Locate each line in the records that contains the string "place" and copy those lines out. Case counts.

-.-.-

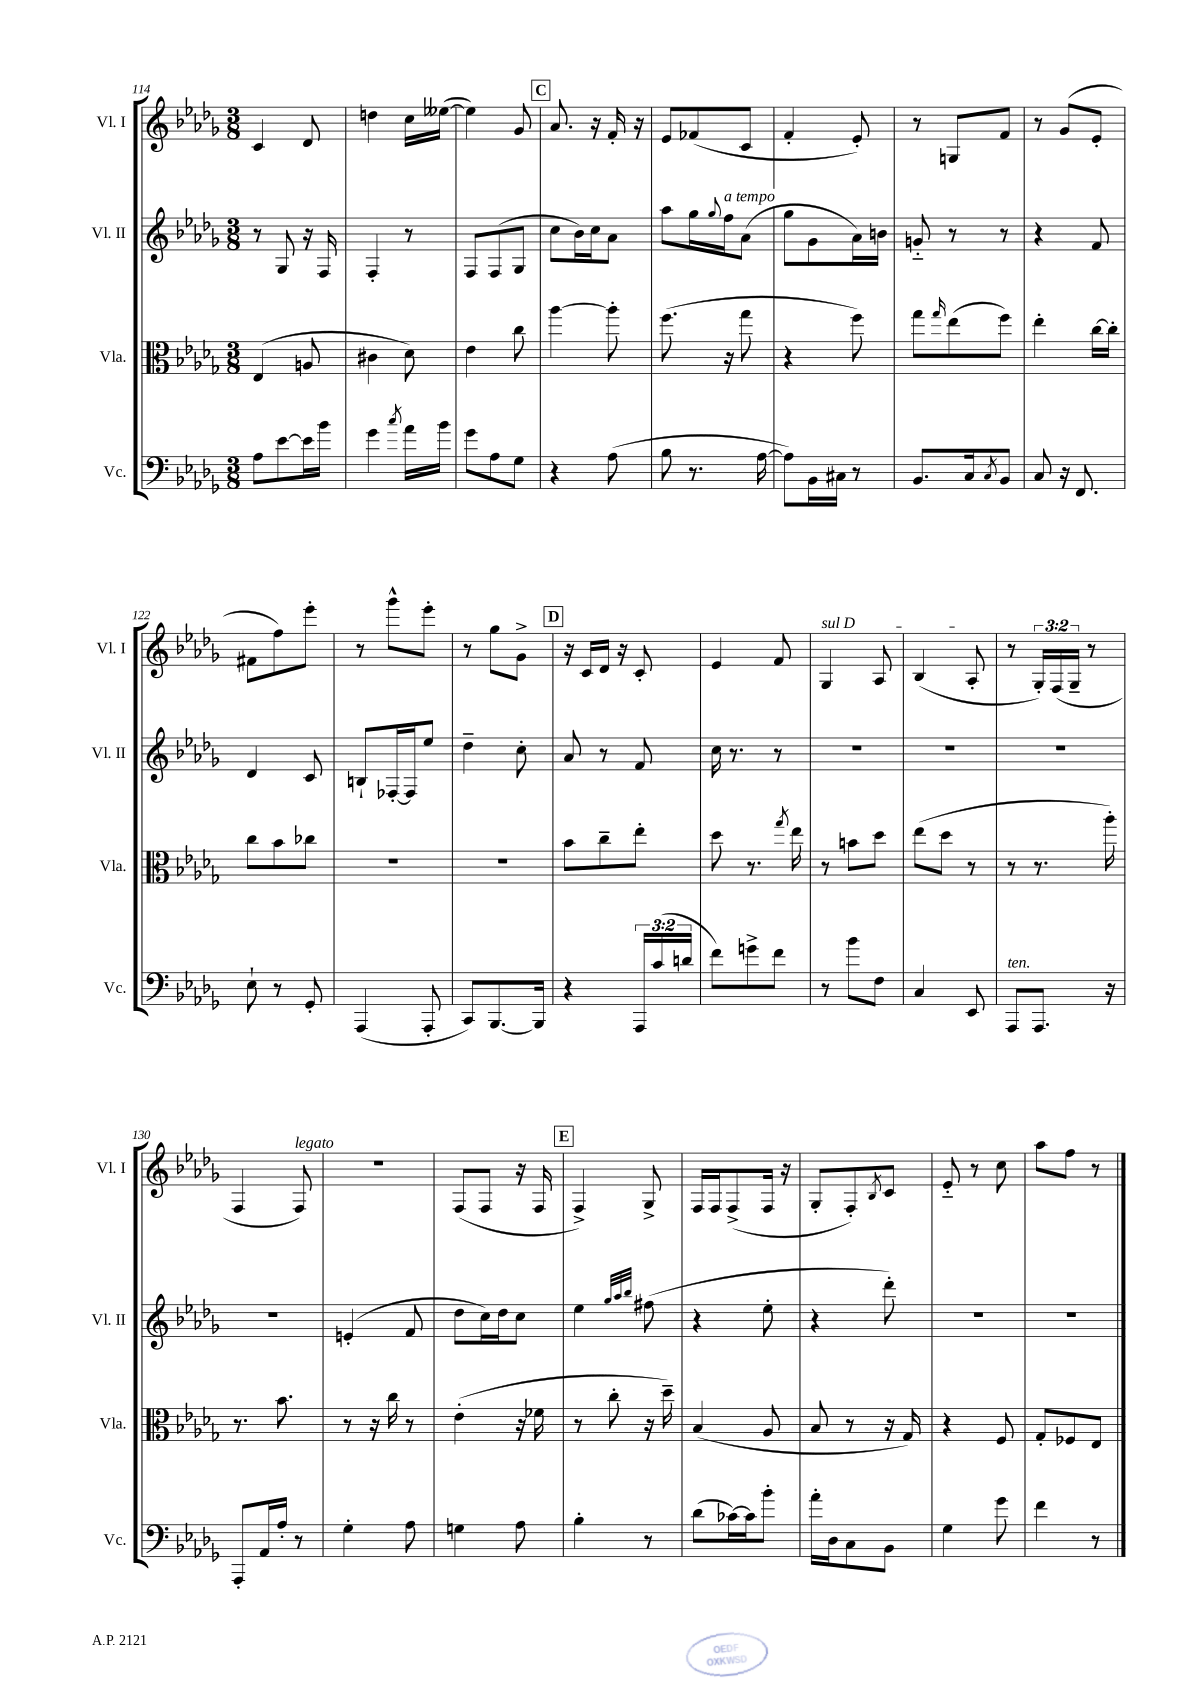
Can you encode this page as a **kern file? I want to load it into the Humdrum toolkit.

**kern	**kern	**kern	**kern
*part4	*part3	*part2	*part1
*staff4	*staff3	*staff2	*staff1
*I"Vc.	*I"Vla.	*I"Vl. II	*I"Vl. I
*I'Vc.	*I'Vla.	*I'Vl. II	*I'Vl. I
*clefF4	*clefC3	*clefG2	*clefG2
*k[b-e-a-d-g-]	*k[b-e-a-d-g-]	*k[b-e-a-d-g-]	*k[b-e-a-d-g-]
*M3/8	*M3/8	*M3/8	*M3/8
=114	=114	=114	=114
8A-\L	(4E-/	8r	4c/
[8e-\	.	8G-/	.
16e-\L]	8An/	16r	8d-/
16b-\JJ	.	16F/	.
=115	=115	=115	=115
4g-\	4c#X\	4F'/	4ddn\
8qcc/	.	.	.
16a-\LL	8d-\)	8r	16cc\LL
16b-\JJ	.	.	([16ee--X\JJ
=116	=116	=116	=116
8g-\L	4e-\	8F/L	4ee--\])
8A-\	.	(8F/	.
8G-\J	8cc\	8G-/J	8g-/
!!LO:REH:place=s1:t=C
=117	=117	=117	=117
4r	[4aa-\	8cc\L	8.a-/
.	.	16b-\L)	.
.	.	16cc\J	16r
(8A-\	8aa-'\]	8a-\J	16f'/
.	.	.	16r
=118	=118	=118	=118
8B-\	(8.ff\	8aa-\L	8e-/L
8.r	.	16gg-\L	(8f-X/
.	.	8qqgg-/	.
!	!	!LO:TX:a:i:t=a tempo	!
.	16r	16ff\J	.
.	8gg-\	(8a-\J	8c/J
[16A-\	.	.	.
=119	=119	=119	=119
8A-\L])	4r	8gg-\L	4f'/
16BB-\L	.	8g-\	.
16C#X\JJ	.	.	.
8r	8ff\)	16a-\L)	8e-'/)
.	.	16bn\JJ	.
=120	=120	=120	=120
8.BB-/L	8gg-\L	8gn/	8r
.	16qqgg-/	.	.
.	(8ee-\	8r	8Gn/L
16C/k	.	.	.
8qC/	.	.	.
8BB-/J	8ff\J)	8r	8f/J
=121	=121	=121	=121
8C/	4ee-'\	4r	8r
16r	.	.	(8g-/L
8.FF/	.	.	.
.	[16cc\LL	8f/	8e-'/J
.	16cc'\JJ]	.	.
!!LO:LB:g=z
=122	=122	=122	=122
8E-`\	8cc\L	4d-/	8f#X\L
8r	8b-\	.	8ff\)
8GG-'/	8cc-X\J	8c/	8eee-'\J
=123	=123	=123	=123
(4AAA-/	4.r	8Bn`/L	8r
.	.	[16F-X'/L	8ggg-^^\L
.	.	16F-/J]	.
8AAA-'/	.	8ee-/J	8eee-'\J
=124	=124	=124	=124
8CC/L)	4.r	4dd-~\	8r
[8.BBB-/	.	.	8gg-\L
.	.	8cc'\	8g-^\J
16BBB-/Jk]	.	.	.
!!LO:REH:place=s1:t=D
=125	=125	=125	=125
4r	8b-\L	8a-/	16r
.	.	.	16c/LL
.	8cc~\	8r	16d-/JJ
.	.	.	16r
24AAA-/LL	8ee-'\J	8f/	8c'/
(24c/	.	.	.
24dn/JJ	.	.	.
=126	=126	=126	=126
8f\L)	8dd-\	16cc\	4e-/
.	.	8.r	.
8gn^\	8.r	.	.
8f\J	.	8r	8f/
.	8qgg-/	.	.
.	16ee-\	.	.
=127	=127	=127	=127
!	!	!	!LO:TX:a:i:t=sul D
8r	8r	4.r	4G-/
8b-\L	8bn\L	.	.
8F\J	8dd-\J	.	8A-/
=128	=128	=128	=128
4C/	(8ee-\L	4.r	(4B-/
.	8dd-\J	.	.
8EE-/	8r	.	8A-'/
=129	=129	=129	=129
!LO:TX:a:i:t=ten.	!	!	!
8AAA-/L	8r	4.r	8r
8.AAA-/J	8.r	.	24G-'/LL)
.	.	.	(24F/
.	.	.	24G-~/JJ
.	.	.	8r
16r	16aa-'\)	.	.
!!LO:LB:g=z
=130	=130	=130	=130
8AAA-'/L	8.r	4.r	4F/
16AA-/L	.	.	.
16A-'/JJ	8.b-\	.	.
!	!	!	!LO:TX:a:i:t=legato
8r	.	.	8F/)
=131	=131	=131	=131
4G-'\	8r	(4en'/	4.r
.	16r	.	.
.	16cc\	.	.
8A-\	8r	8f/	.
=132	=132	=132	=132
4Gn\	(4e-'\	8dd-\L	(8F/L
.	.	16cc\L)	8F/J
.	.	16dd-\J	.
8A-\	16r	8cc\J	16r
.	16f-X\	.	16F/
!!LO:REH:place=s1:t=E
=133	=133	=133	=133
4B-'\	8r	4ee-\	4F^/)
.	8cc'\	.	.
.	.	32qqgg-/LLL	.
.	.	32qqaa-/	.
.	.	32qqbb-/JJJ	.
8r	16r	(8ff#X\	8G-^/
.	16dd-~\)	.	.
=134	=134	=134	=134
(8d-\L	(4B-/	4r	16F/LL
.	.	.	16F/J
[16c-X\L)	.	.	(8F^/
16c-\J]	.	.	.
8b-'\J	8A-/	8ee-'\	16F/Jk
.	.	.	16r
=135	=135	=135	=135
16a-'\LL	8B-/	4r	8G-'/L
16D-\J	.	.	.
8C\	8r	.	8F'/)
.	.	.	8qB-/
8BB-\J	16r	8ddd-'\)	8c/J
.	16G-/)	.	.
=136	=136	=136	=136
4G-\	4r	4.r	8e-/
.	.	.	8r
8g-\	8F/	.	8cc\
=137	=137	=137	=137
4f\	8G-'/L	4.r	8aa-\L
.	8F-X/	.	8ff\J
8r	8E-/J	.	8r
==	==	==	==
*-	*-	*-	*-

-.-.-

▶ EXERCISE SOLUTION
!!LO:REH:place=s1:t=C
!!LO:REH:place=s1:t=D
!!LO:REH:place=s1:t=E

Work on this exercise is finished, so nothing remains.